EXERCISE:
Out of the data below, copy every line with the string "capsule".

INPUT DATA:
*** Block opens ***
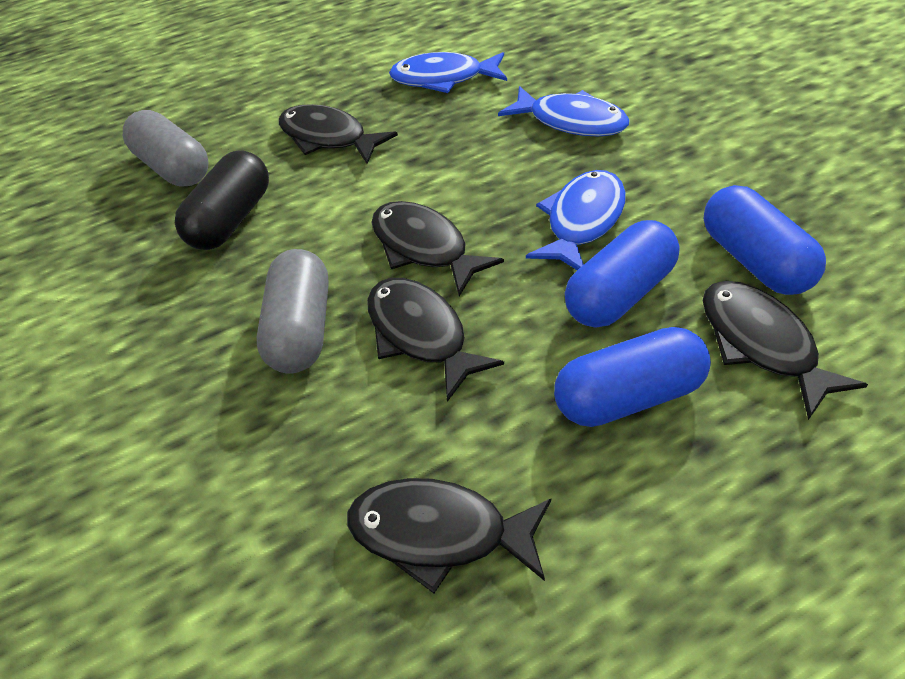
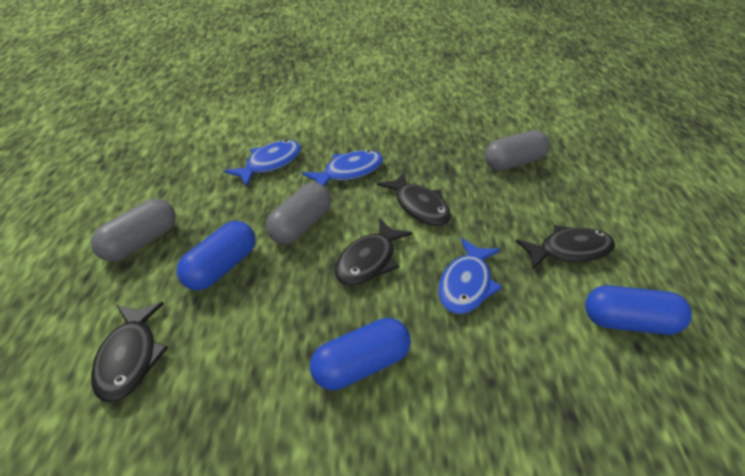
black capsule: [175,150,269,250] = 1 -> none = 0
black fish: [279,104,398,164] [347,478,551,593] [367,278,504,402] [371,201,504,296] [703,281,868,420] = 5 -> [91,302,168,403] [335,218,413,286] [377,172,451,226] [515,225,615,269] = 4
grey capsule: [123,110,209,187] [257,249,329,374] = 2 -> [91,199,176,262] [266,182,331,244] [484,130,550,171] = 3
*** Block closes ***
*** Block opens ***
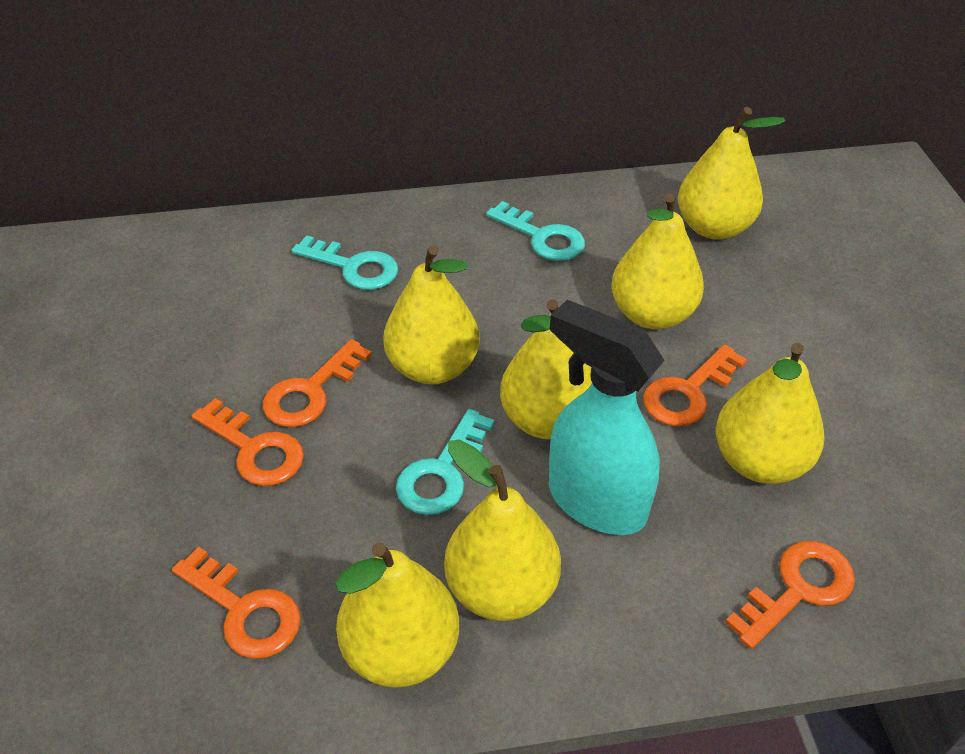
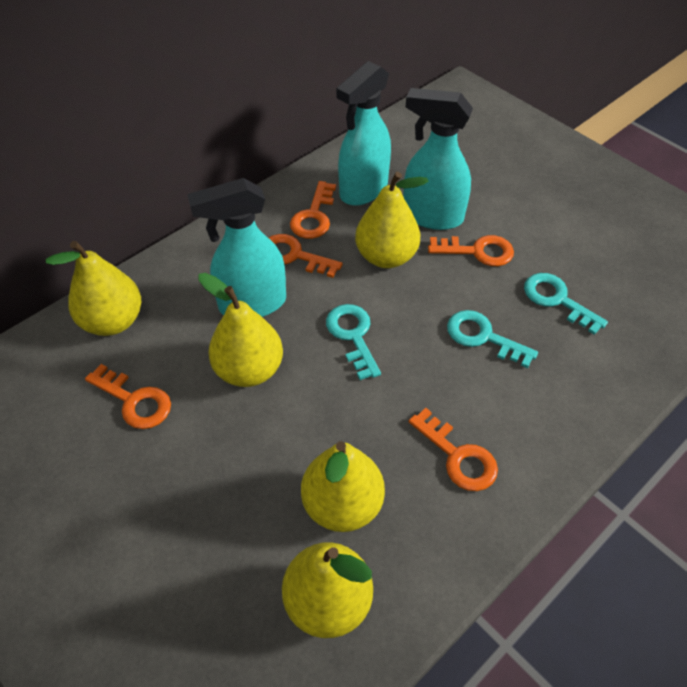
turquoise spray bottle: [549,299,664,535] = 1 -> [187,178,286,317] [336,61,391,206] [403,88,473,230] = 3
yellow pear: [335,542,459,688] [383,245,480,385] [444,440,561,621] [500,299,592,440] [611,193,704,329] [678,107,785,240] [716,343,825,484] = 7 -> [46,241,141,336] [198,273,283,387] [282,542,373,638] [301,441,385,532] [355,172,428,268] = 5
*** Block closes ***
*** Block opens ***
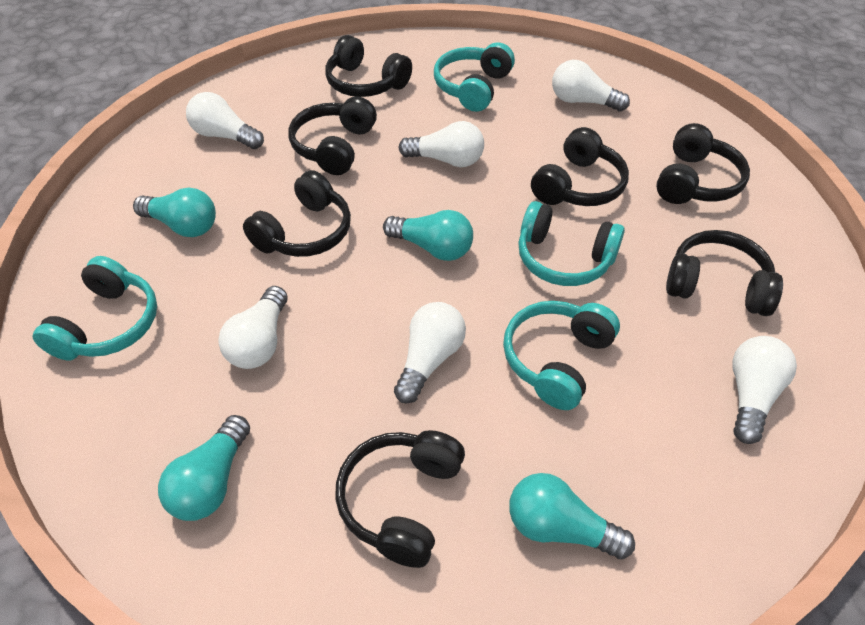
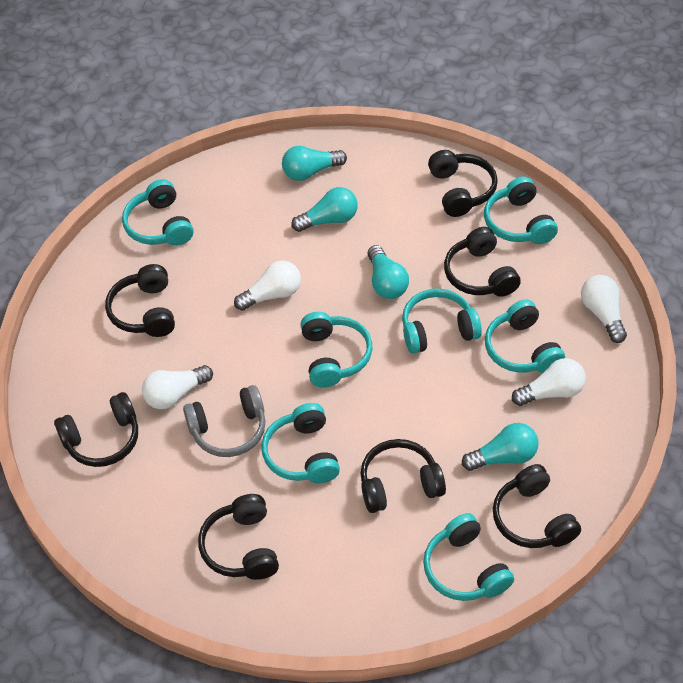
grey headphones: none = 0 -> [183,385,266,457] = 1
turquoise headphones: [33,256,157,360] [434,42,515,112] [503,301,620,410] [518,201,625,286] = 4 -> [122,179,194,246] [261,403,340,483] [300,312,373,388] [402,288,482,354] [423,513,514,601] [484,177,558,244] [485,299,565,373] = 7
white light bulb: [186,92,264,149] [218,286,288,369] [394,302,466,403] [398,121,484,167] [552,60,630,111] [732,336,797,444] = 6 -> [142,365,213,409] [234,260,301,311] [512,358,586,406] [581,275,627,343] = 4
*** Block closes ***
OUTPUT BELOW:
black capsule: [175,150,269,250] = 1 -> none = 0
grey capsule: [123,110,209,187] [257,249,329,374] = 2 -> [91,199,176,262] [266,182,331,244] [484,130,550,171] = 3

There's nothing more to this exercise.